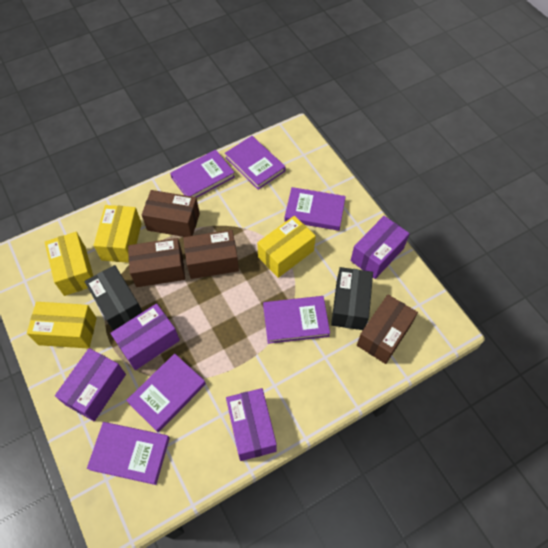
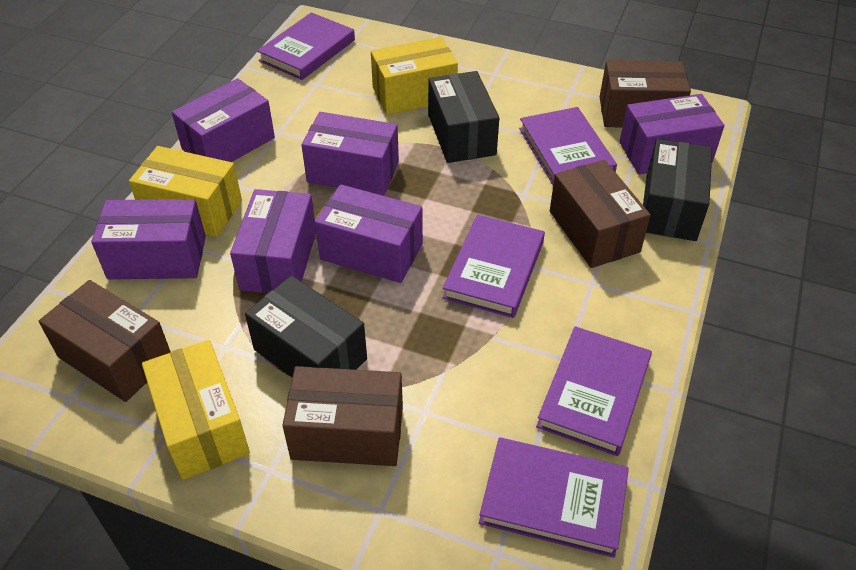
black box: 2 -> 3
purple book: 6 -> 5
purple box: 4 -> 6
yellow box: 4 -> 3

» **Task to complete**
The material above is to be set down exactly, with pictures removed.

» **Answer area**
black box: 2 -> 3
purple book: 6 -> 5
purple box: 4 -> 6
yellow box: 4 -> 3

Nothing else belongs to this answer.